►

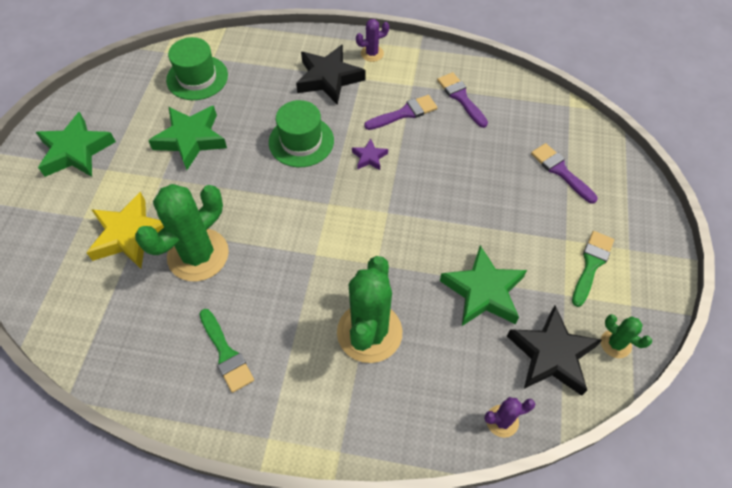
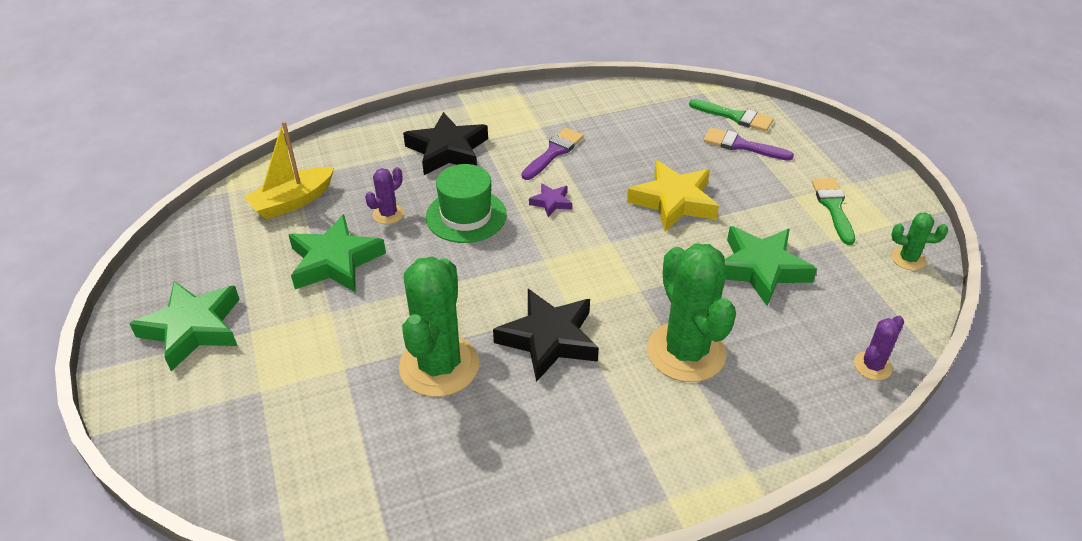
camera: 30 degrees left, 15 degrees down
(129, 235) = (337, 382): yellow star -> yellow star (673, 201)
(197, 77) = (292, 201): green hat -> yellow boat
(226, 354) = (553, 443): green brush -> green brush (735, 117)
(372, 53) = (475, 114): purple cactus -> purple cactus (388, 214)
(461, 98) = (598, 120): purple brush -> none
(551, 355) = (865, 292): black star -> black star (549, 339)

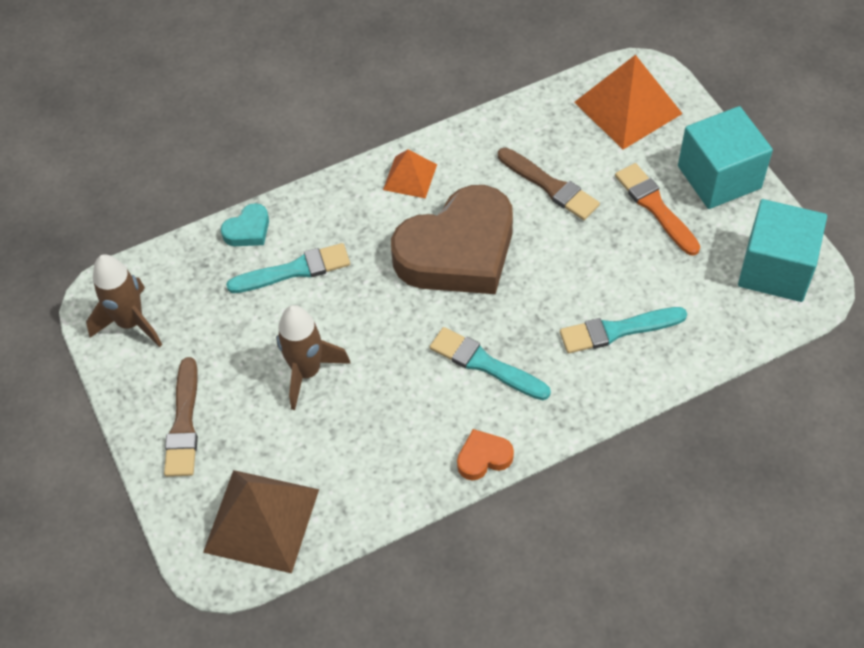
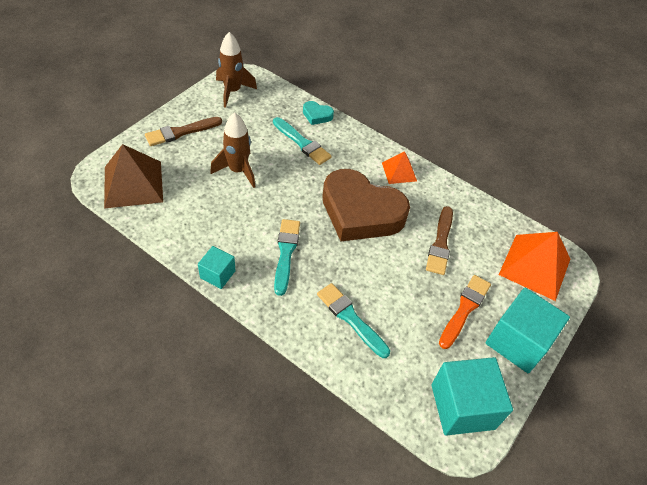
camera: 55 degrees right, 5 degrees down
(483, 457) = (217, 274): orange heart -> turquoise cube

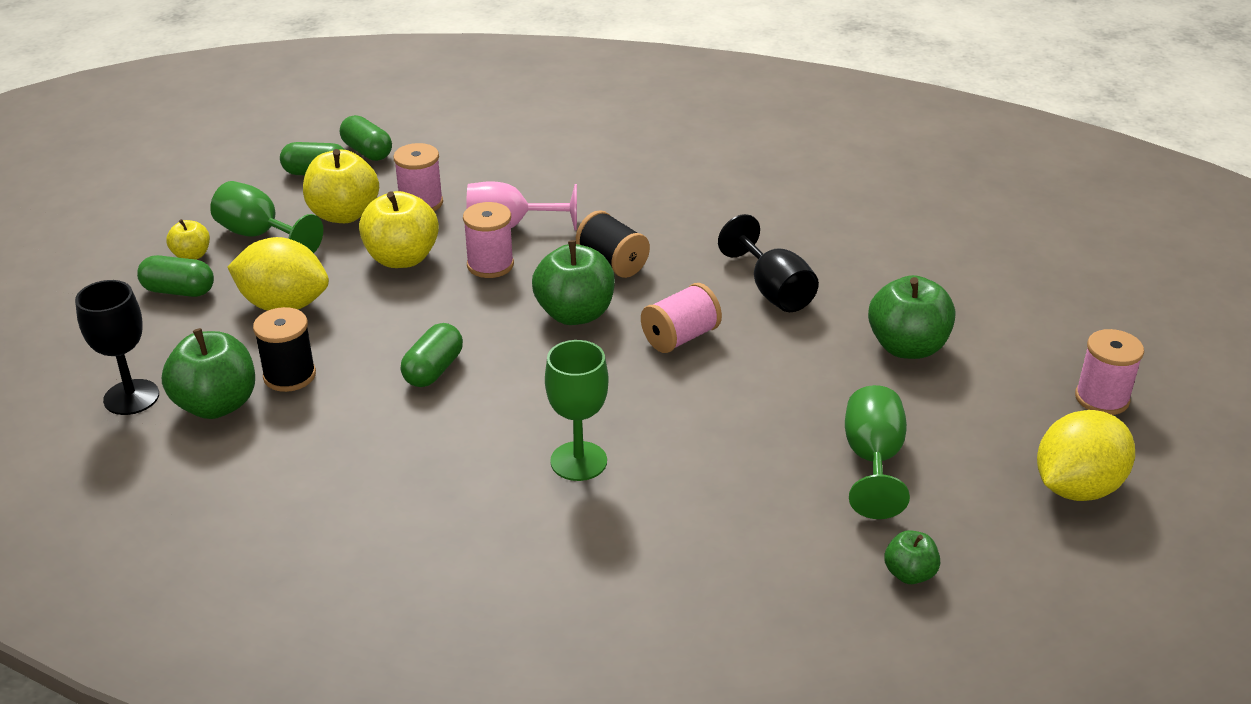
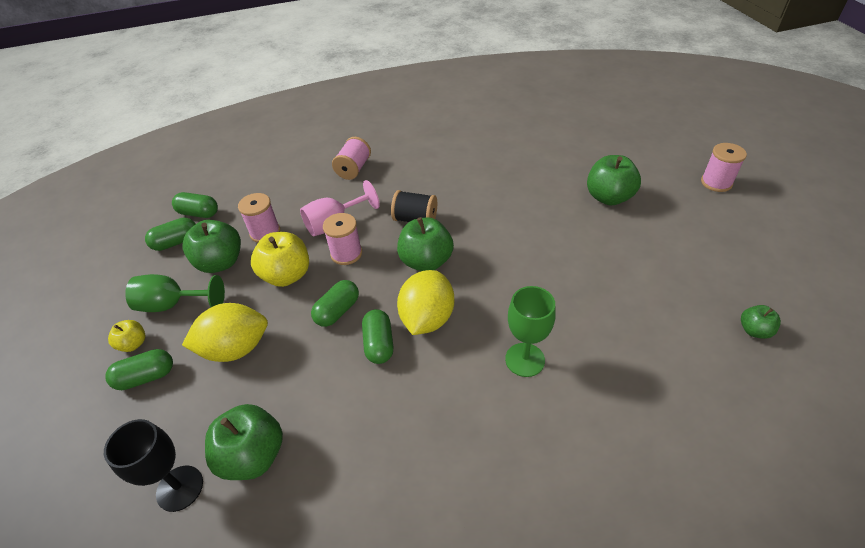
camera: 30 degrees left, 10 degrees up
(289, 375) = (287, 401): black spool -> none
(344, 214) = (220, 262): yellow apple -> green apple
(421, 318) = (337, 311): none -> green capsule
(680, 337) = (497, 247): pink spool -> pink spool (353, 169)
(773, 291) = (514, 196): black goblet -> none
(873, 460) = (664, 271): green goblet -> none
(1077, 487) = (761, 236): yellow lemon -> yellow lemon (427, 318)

◄

* [Directions]:
Omit the pictures and write out exactly the lines from the one containing "(372, 53) = (475, 114): purple" through the last line of the material.

* [Problem solution]:
(372, 53) = (475, 114): purple cactus -> purple cactus (388, 214)
(461, 98) = (598, 120): purple brush -> none
(551, 355) = (865, 292): black star -> black star (549, 339)

camera: 55 degrees right, 5 degrees down
(483, 457) = (217, 274): orange heart -> turquoise cube

camera: 30 degrees left, 10 degrees up
(289, 375) = (287, 401): black spool -> none
(344, 214) = (220, 262): yellow apple -> green apple
(421, 318) = (337, 311): none -> green capsule
(680, 337) = (497, 247): pink spool -> pink spool (353, 169)
(773, 291) = (514, 196): black goblet -> none
(873, 460) = (664, 271): green goblet -> none
(1077, 487) = (761, 236): yellow lemon -> yellow lemon (427, 318)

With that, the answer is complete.